Requirement
Among the records, find the lines that hold the string "heart" and return them.

** Opening Provided entries block **

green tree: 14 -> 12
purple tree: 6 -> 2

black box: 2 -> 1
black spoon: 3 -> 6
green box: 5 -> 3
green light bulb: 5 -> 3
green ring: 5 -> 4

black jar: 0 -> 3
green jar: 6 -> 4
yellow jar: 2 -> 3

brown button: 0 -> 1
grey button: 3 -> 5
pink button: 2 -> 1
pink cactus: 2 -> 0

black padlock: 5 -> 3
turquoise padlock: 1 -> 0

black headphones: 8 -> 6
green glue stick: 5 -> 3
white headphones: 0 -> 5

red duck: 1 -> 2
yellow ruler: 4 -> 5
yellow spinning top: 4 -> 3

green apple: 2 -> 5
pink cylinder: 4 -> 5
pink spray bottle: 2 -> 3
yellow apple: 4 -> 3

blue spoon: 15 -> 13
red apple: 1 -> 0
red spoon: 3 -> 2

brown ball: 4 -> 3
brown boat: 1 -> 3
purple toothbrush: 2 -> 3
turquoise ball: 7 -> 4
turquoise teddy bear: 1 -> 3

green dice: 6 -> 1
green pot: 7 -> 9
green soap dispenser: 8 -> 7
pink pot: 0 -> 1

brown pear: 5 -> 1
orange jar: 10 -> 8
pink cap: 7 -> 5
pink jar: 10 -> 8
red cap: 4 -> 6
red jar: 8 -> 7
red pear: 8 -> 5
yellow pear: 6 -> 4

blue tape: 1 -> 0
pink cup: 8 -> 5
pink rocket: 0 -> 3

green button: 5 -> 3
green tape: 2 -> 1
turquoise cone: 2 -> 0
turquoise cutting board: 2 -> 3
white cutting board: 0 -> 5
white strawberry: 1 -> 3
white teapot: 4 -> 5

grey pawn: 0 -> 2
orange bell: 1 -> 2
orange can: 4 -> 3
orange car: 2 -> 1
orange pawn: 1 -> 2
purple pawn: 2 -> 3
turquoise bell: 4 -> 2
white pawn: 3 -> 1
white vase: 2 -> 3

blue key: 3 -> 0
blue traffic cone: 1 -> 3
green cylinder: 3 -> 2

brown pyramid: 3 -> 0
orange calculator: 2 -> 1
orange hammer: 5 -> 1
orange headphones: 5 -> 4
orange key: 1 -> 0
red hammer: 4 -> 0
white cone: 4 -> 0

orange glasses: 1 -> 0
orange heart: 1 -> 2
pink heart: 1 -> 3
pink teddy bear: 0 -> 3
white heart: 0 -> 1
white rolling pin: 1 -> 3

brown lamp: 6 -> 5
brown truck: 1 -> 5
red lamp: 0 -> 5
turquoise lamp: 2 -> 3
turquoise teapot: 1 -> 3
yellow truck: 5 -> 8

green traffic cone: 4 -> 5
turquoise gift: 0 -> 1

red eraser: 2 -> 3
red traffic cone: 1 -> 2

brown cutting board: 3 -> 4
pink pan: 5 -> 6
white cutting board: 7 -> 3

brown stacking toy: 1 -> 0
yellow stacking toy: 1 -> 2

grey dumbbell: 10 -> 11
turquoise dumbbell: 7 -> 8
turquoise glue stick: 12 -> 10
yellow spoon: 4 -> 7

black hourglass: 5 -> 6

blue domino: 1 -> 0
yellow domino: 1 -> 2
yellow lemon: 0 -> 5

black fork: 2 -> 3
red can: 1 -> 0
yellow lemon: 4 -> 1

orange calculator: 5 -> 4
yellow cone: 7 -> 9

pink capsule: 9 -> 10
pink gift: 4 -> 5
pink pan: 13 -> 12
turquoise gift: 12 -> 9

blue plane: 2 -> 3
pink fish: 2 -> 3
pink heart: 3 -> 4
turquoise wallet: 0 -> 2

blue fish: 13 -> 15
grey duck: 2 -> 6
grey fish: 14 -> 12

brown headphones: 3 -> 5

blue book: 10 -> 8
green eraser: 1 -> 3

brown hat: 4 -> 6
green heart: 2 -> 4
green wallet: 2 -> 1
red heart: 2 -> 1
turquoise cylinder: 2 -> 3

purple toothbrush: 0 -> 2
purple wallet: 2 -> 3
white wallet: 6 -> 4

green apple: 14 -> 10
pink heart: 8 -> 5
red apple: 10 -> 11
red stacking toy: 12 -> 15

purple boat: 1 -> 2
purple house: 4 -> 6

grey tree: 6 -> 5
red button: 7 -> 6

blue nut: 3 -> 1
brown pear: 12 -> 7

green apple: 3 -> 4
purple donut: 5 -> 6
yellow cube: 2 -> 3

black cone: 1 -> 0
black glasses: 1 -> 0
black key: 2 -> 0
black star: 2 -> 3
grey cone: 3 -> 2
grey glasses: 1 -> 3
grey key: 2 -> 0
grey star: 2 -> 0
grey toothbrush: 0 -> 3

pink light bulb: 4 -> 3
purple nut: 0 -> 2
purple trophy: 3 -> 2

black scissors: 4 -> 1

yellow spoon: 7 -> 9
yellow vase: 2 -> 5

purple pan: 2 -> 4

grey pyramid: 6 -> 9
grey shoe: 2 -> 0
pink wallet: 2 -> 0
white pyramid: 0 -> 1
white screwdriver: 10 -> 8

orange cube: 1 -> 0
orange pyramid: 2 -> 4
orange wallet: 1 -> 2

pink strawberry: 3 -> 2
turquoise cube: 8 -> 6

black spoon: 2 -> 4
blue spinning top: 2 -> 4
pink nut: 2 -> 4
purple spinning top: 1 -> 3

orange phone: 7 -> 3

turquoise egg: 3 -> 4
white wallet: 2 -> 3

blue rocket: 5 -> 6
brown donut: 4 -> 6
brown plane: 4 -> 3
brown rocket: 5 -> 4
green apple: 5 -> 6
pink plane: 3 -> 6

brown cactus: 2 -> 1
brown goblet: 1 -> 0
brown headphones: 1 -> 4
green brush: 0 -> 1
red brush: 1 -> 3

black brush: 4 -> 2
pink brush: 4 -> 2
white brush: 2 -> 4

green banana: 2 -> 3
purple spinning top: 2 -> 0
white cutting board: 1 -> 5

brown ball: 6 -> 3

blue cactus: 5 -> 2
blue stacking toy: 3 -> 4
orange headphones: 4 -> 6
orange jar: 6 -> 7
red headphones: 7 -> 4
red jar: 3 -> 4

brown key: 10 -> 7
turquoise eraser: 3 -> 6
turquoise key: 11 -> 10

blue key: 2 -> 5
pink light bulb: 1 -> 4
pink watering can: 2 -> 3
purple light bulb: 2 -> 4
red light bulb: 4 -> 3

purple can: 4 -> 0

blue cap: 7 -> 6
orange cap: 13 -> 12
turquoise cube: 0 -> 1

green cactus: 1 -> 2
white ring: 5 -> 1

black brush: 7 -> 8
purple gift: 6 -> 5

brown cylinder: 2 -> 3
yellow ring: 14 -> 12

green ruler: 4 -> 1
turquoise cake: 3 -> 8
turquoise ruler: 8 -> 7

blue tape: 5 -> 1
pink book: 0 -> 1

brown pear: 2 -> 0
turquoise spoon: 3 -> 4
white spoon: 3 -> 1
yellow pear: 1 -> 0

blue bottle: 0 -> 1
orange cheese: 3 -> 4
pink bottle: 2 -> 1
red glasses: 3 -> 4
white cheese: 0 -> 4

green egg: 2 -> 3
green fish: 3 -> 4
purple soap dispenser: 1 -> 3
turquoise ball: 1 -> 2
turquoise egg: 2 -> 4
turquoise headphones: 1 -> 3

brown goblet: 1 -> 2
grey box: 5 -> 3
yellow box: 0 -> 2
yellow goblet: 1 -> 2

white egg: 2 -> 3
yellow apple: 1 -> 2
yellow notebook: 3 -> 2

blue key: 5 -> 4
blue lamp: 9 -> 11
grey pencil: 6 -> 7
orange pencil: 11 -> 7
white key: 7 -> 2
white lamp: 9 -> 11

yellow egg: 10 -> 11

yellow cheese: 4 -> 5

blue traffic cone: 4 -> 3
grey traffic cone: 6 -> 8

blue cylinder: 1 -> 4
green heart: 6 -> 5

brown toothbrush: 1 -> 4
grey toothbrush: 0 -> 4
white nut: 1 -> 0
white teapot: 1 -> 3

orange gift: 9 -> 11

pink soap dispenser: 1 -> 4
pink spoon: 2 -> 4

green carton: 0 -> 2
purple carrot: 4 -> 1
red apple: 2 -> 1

** Closing Provided entries block **

Solution for this exercise
orange heart: 1 -> 2
pink heart: 1 -> 3
white heart: 0 -> 1
pink heart: 3 -> 4
green heart: 2 -> 4
red heart: 2 -> 1
pink heart: 8 -> 5
green heart: 6 -> 5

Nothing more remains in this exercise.